*What you have to do*.
Repeat nothing but the lines below running from the one containing "grey brush: 6 -> 3" to the one containing "purple phone: 0 -> 4". Keep both end lines.

*Data for analysis*.

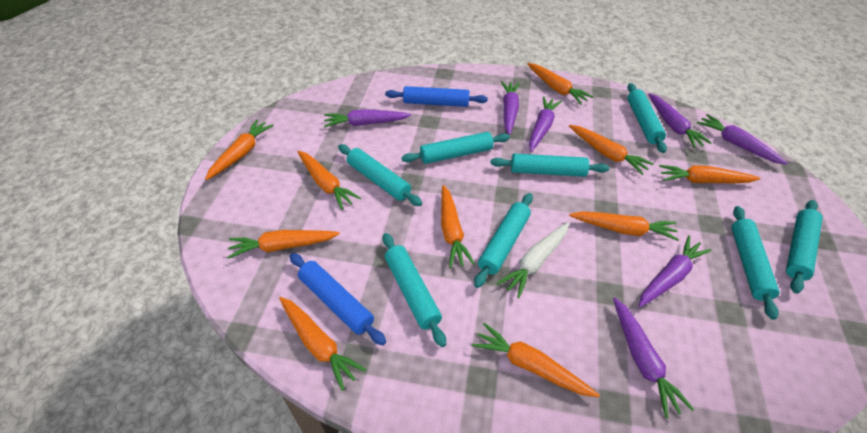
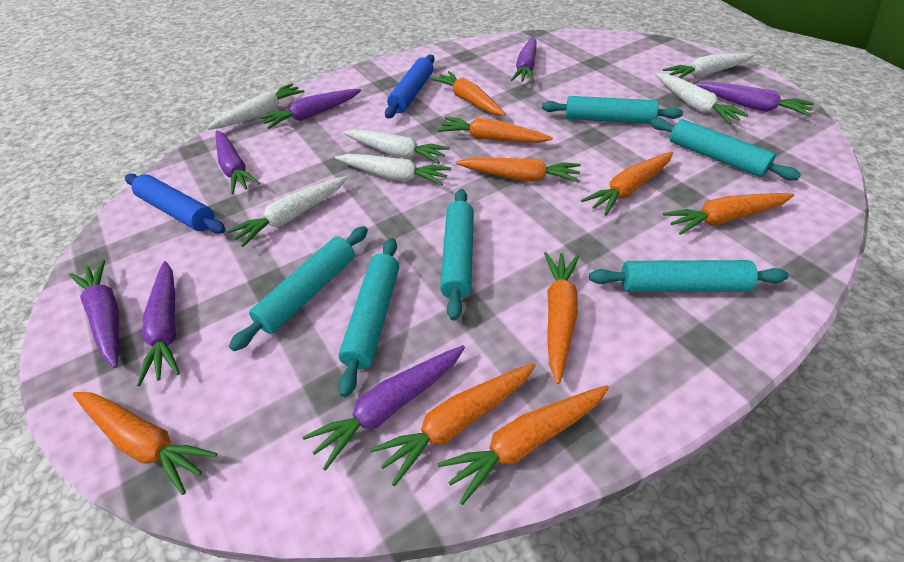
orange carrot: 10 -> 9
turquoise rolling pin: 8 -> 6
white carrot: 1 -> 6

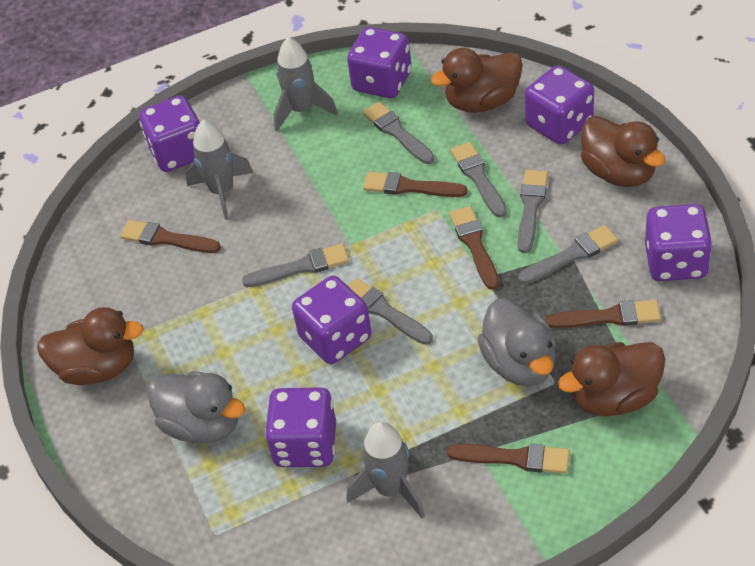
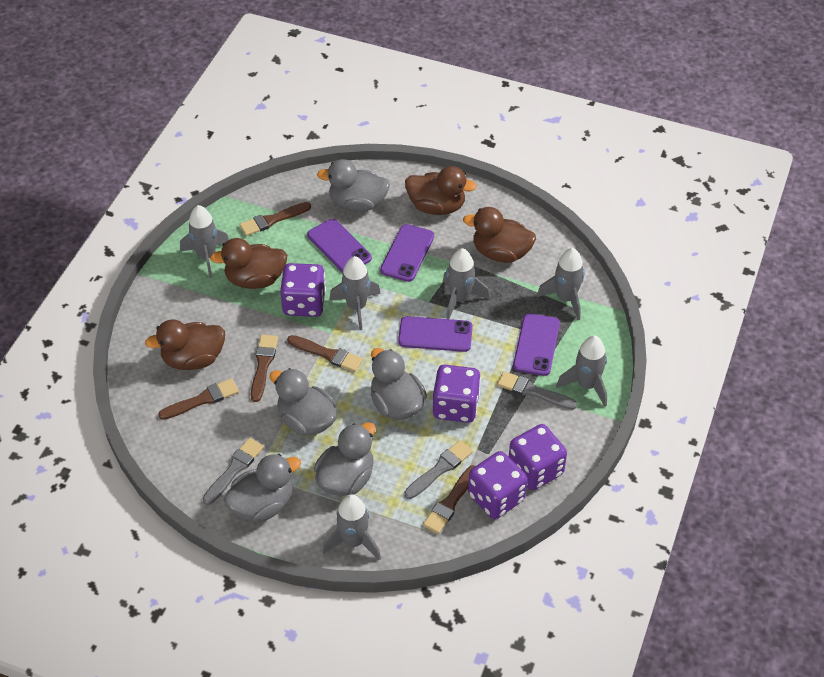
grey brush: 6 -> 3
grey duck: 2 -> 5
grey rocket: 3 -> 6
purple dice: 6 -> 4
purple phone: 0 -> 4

---

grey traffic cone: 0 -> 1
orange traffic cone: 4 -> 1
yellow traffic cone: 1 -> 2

* * *

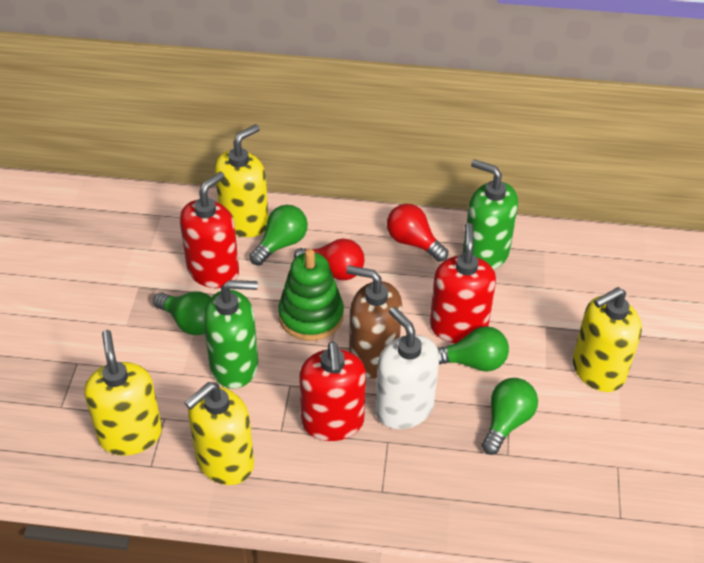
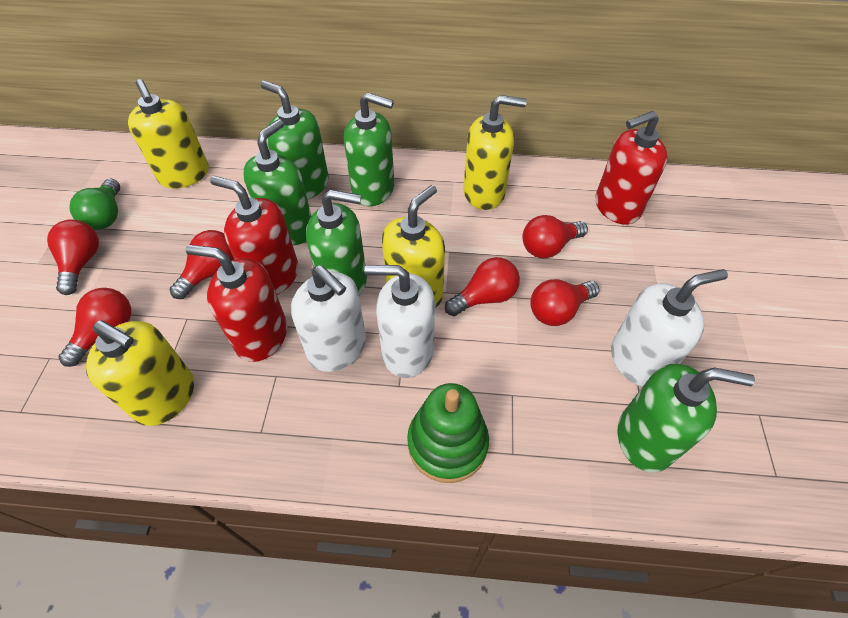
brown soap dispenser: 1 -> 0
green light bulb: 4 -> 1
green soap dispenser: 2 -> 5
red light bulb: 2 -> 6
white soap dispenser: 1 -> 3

*Output*.
grey brush: 6 -> 3
grey duck: 2 -> 5
grey rocket: 3 -> 6
purple dice: 6 -> 4
purple phone: 0 -> 4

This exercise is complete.